[EXERCISE MATERIALS]:
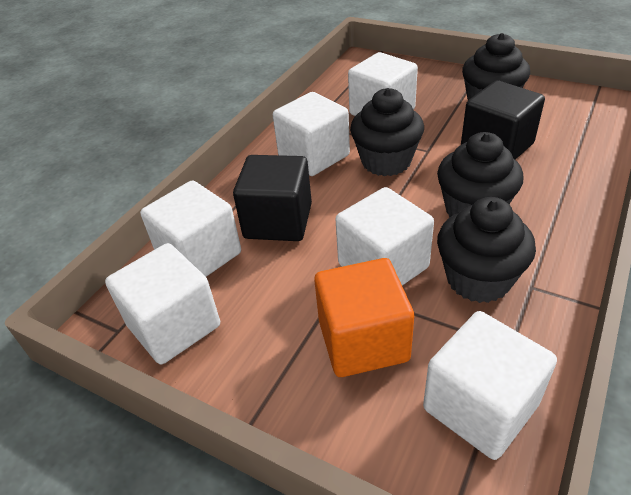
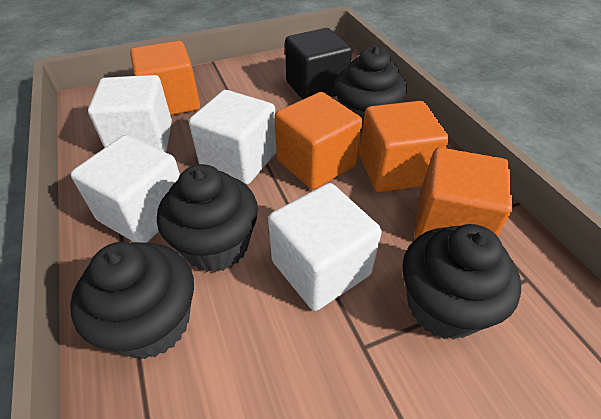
black cube: 2 -> 1
orange cube: 1 -> 4
white cube: 6 -> 4

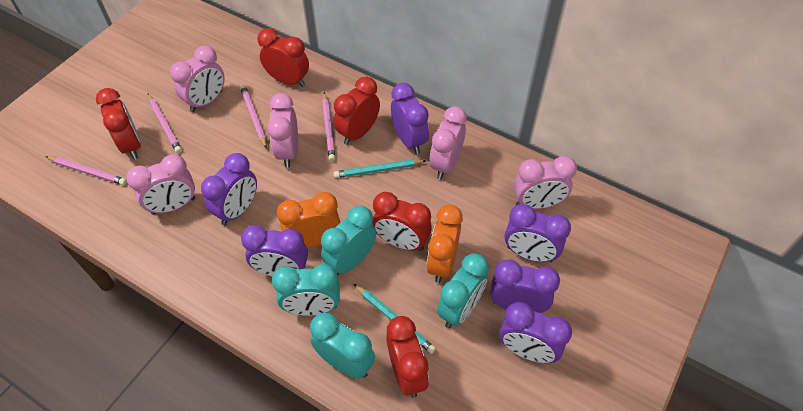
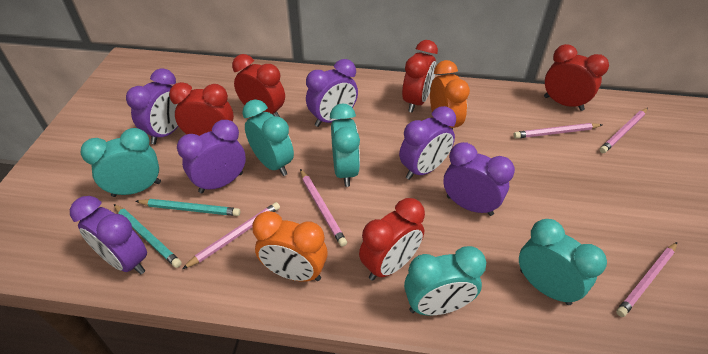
pink clock: 5 -> 0
pink pencil: 4 -> 5
turquoise clock: 4 -> 5

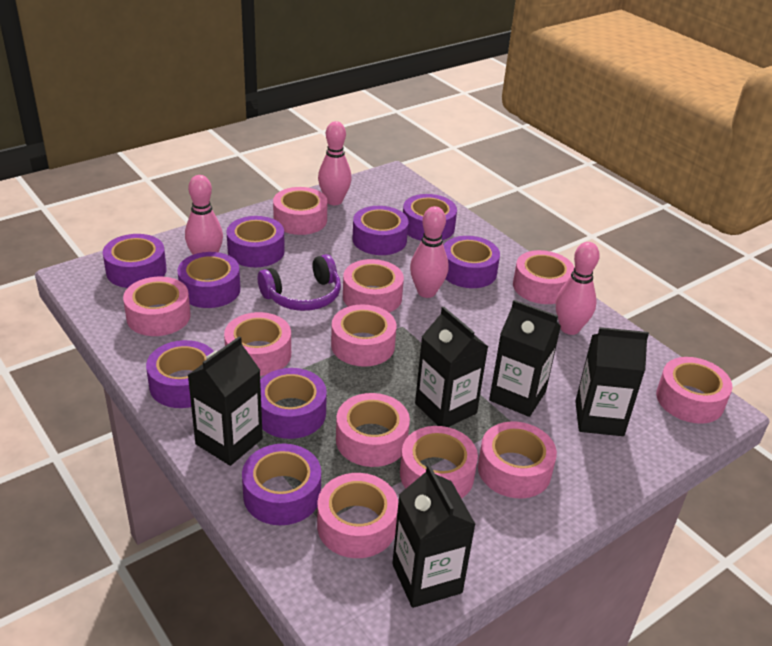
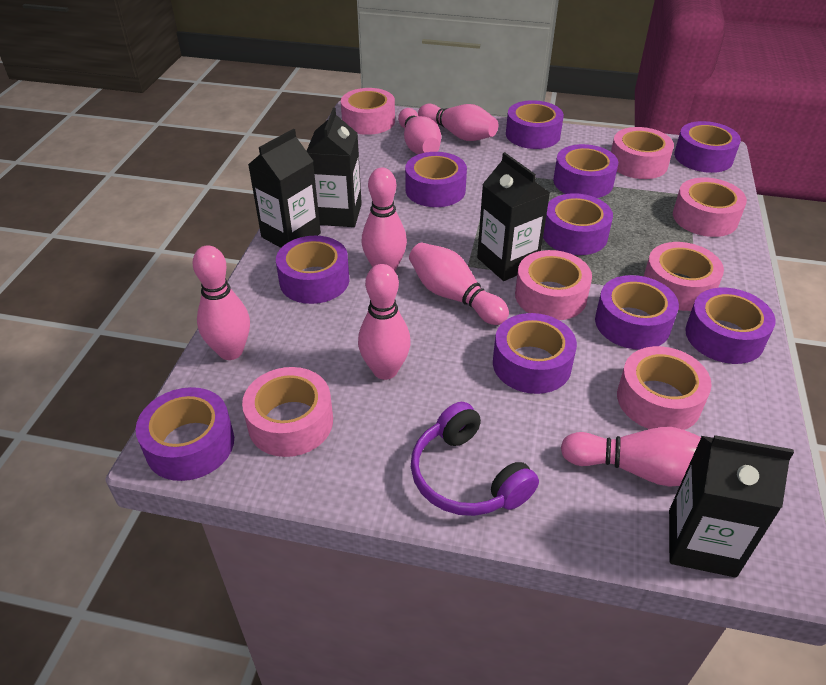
black carton: 5 -> 4
pink bowling pin: 4 -> 7
pink tape: 11 -> 7
purple tape: 9 -> 10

[PROBLEM TO WORK ON]:
Leave out the pictures and copy everything else in the records word for word.

[REPLY]:
black cube: 2 -> 1
orange cube: 1 -> 4
white cube: 6 -> 4

pink clock: 5 -> 0
pink pencil: 4 -> 5
turquoise clock: 4 -> 5

black carton: 5 -> 4
pink bowling pin: 4 -> 7
pink tape: 11 -> 7
purple tape: 9 -> 10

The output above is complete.